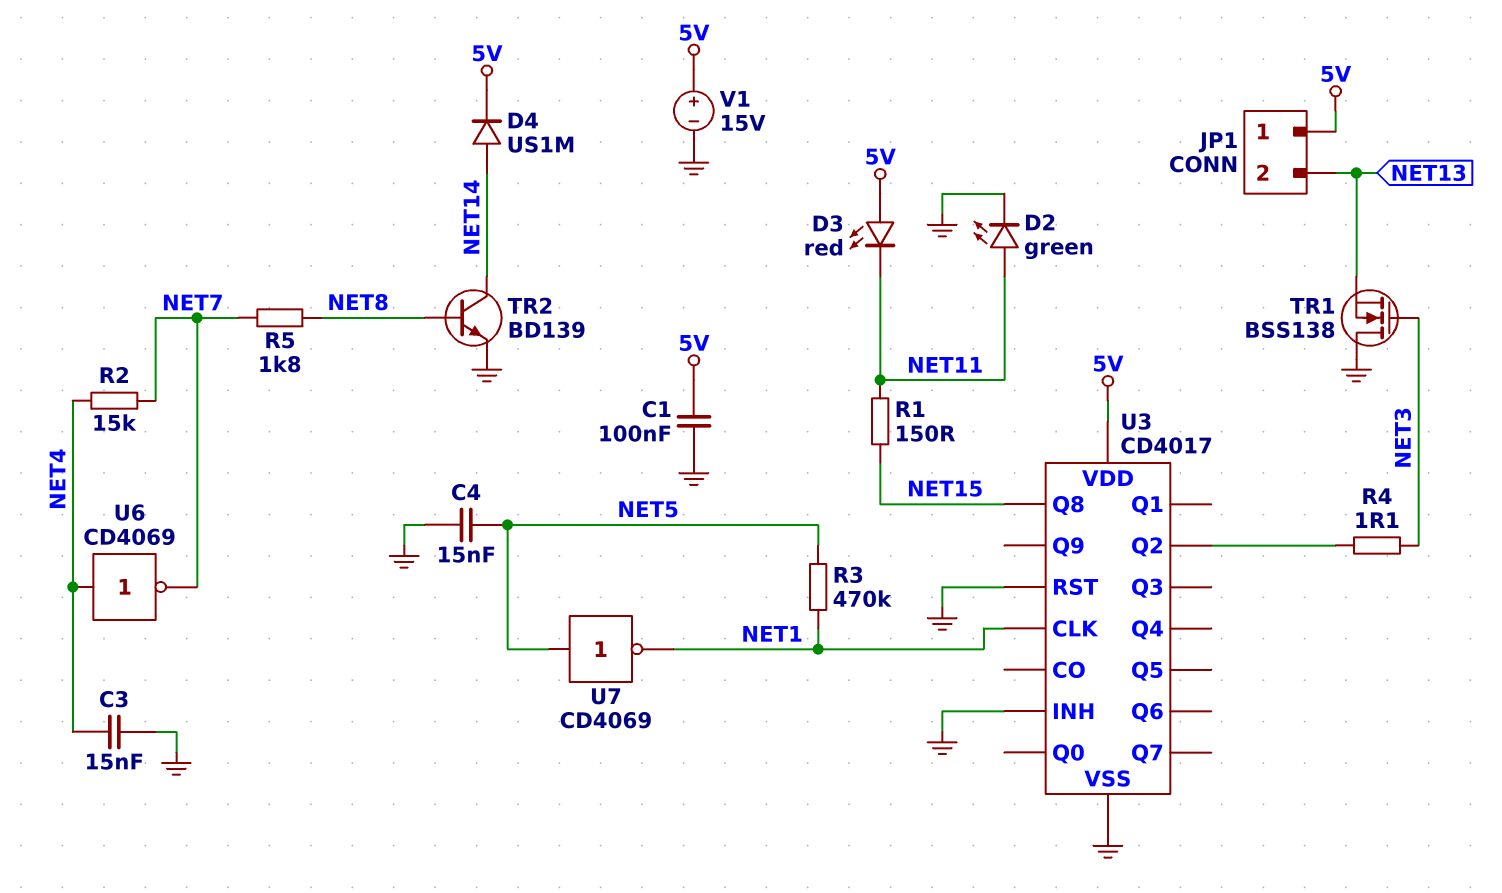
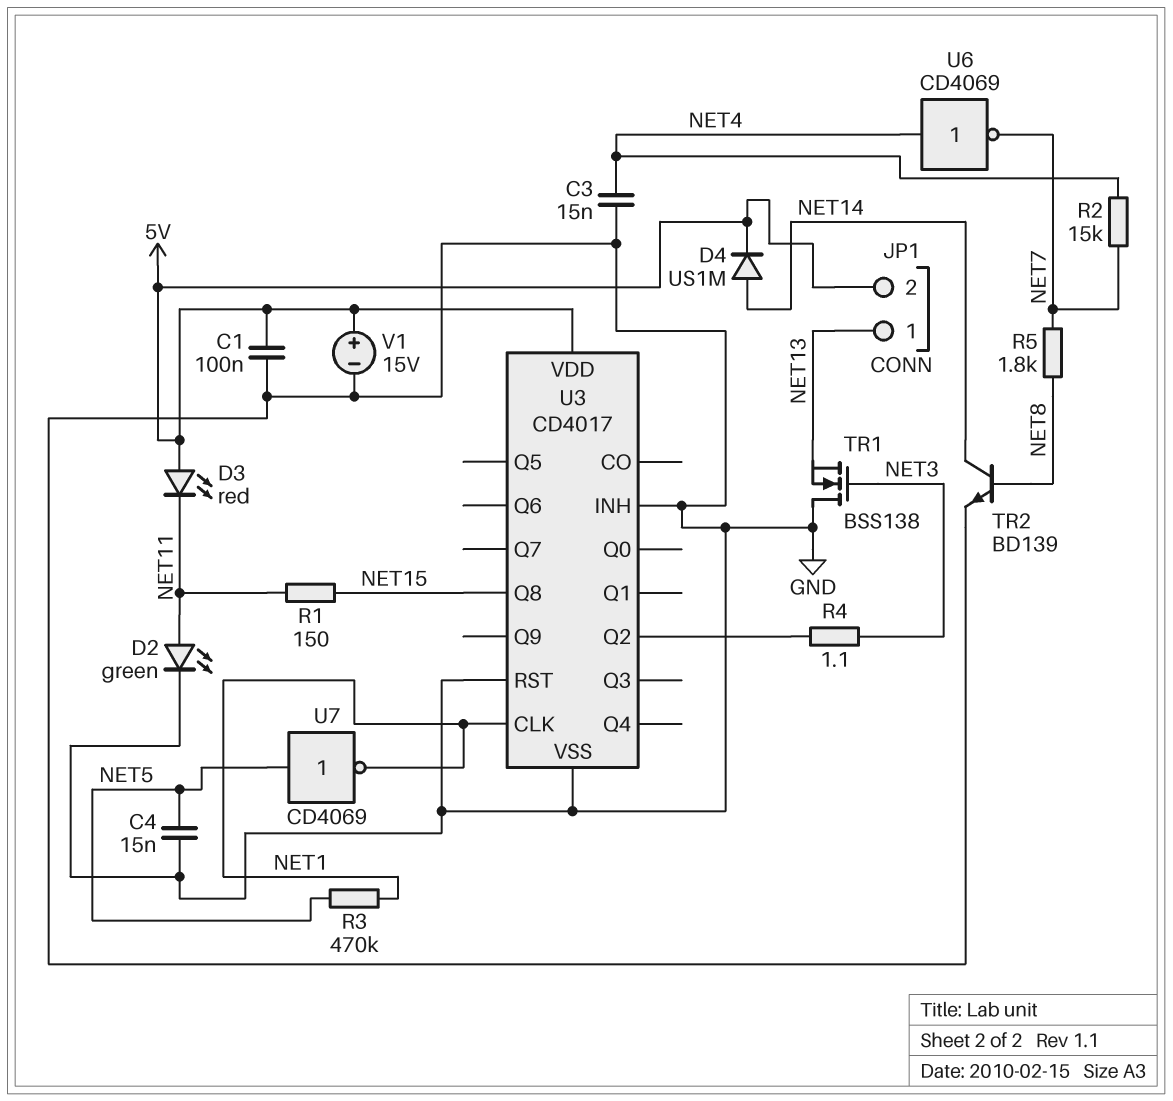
JP1 pin 1: 5V -> NET13
JP1 pin 2: NET13 -> 5V

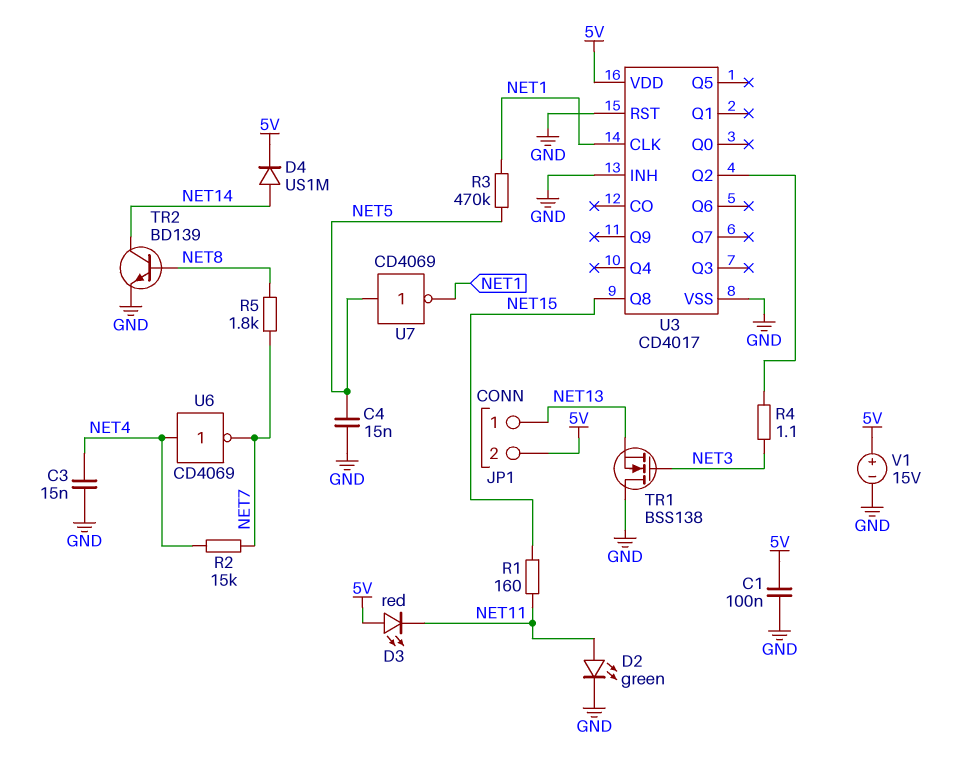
R1: 150 (NET11, NET15) -> 160 (NET11, NET15)

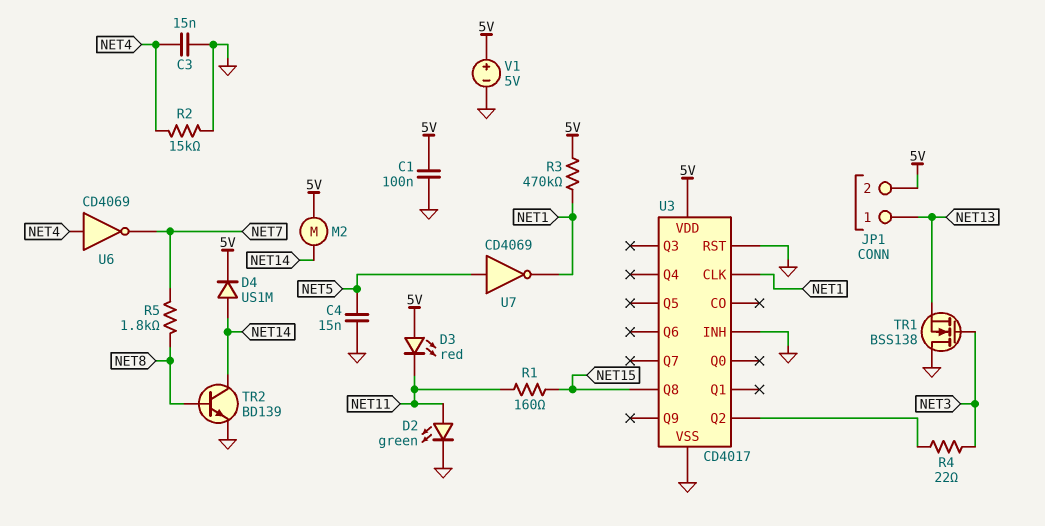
M2: none -> motor (5V, NET14)
R2: 15k (NET4, NET7) -> 15k (GND, NET4)
R3: 470k (NET1, NET5) -> 470k (5V, NET1)
R4: 1.1 (NET3, U3/Q2) -> 22 (NET3, U3/Q2)
V1: 15V (plus 5V, minus GND) -> 5V (plus 5V, minus GND)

- - - - -

What is needed is every line from the one with "JP1 pin 2: NET13 -> 5V" to the final line of the listing above, set down exactly and with the pictures left out.

### Task solution
JP1 pin 2: NET13 -> 5V

R1: 150 (NET11, NET15) -> 160 (NET11, NET15)

M2: none -> motor (5V, NET14)
R2: 15k (NET4, NET7) -> 15k (GND, NET4)
R3: 470k (NET1, NET5) -> 470k (5V, NET1)
R4: 1.1 (NET3, U3/Q2) -> 22 (NET3, U3/Q2)
V1: 15V (plus 5V, minus GND) -> 5V (plus 5V, minus GND)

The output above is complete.